■ WHAT YOU ARE ASKED TO DO:
Gather up every line from the entries below that uses the word "blue".

■ RECORDS FOR PROCESSING:
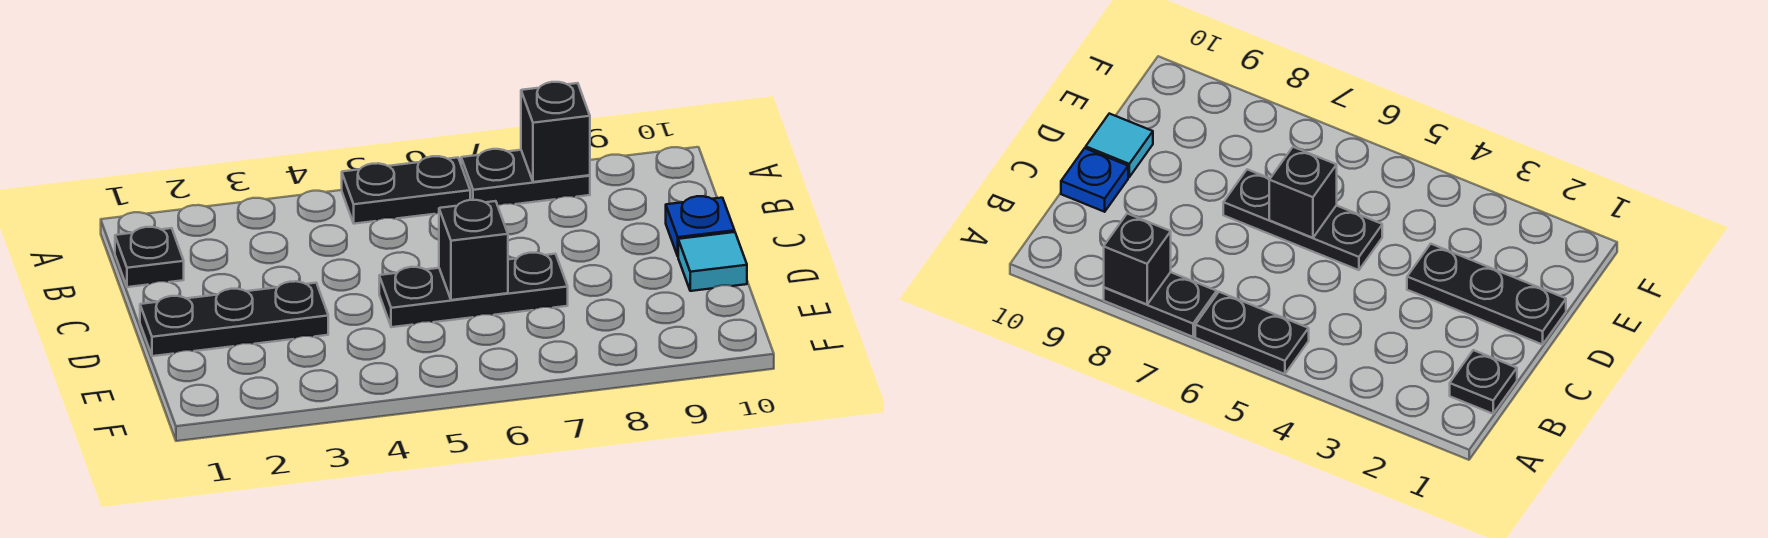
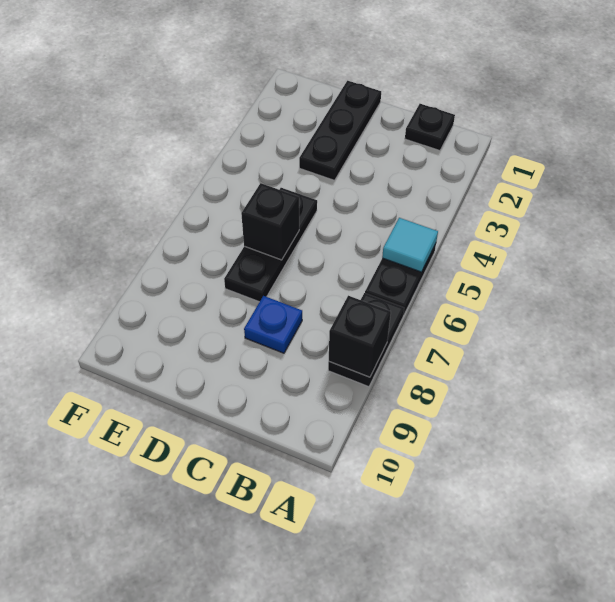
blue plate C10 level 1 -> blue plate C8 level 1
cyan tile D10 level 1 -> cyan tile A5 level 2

...

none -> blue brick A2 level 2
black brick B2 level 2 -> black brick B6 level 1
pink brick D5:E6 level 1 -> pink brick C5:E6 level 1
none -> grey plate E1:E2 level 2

---

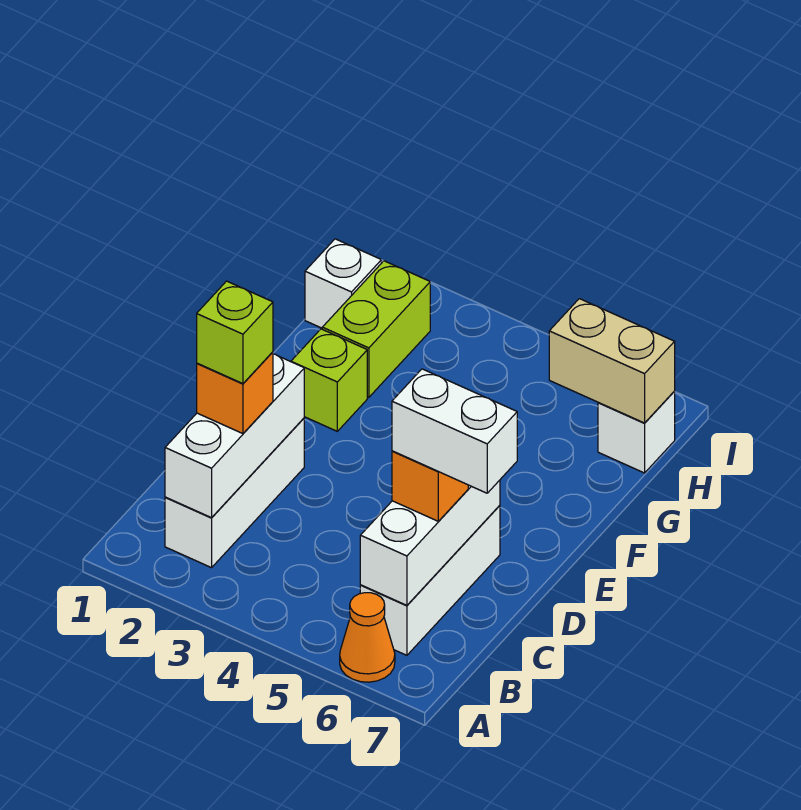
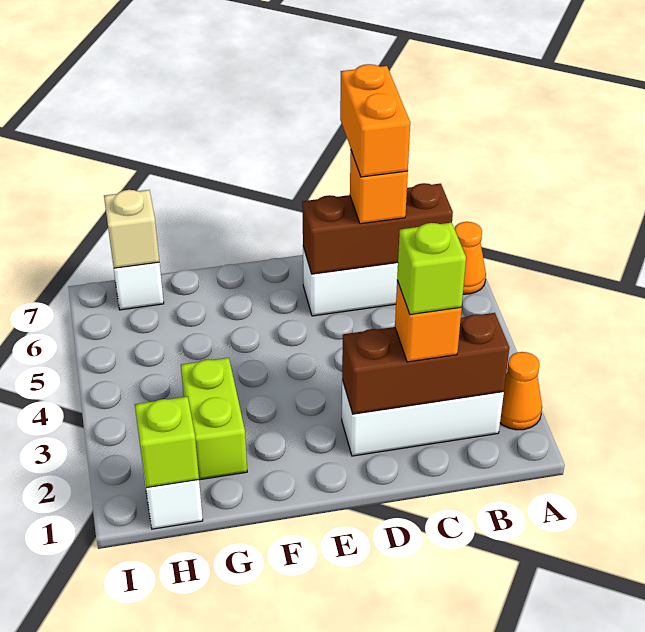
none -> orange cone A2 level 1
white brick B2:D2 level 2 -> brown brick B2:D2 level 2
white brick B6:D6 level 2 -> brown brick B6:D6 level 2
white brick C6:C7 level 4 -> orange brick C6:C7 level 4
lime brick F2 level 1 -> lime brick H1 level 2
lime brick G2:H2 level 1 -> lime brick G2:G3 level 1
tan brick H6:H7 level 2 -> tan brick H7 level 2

■ TASK RESPONSE:
blue plate C10 level 1 -> blue plate C8 level 1
none -> blue brick A2 level 2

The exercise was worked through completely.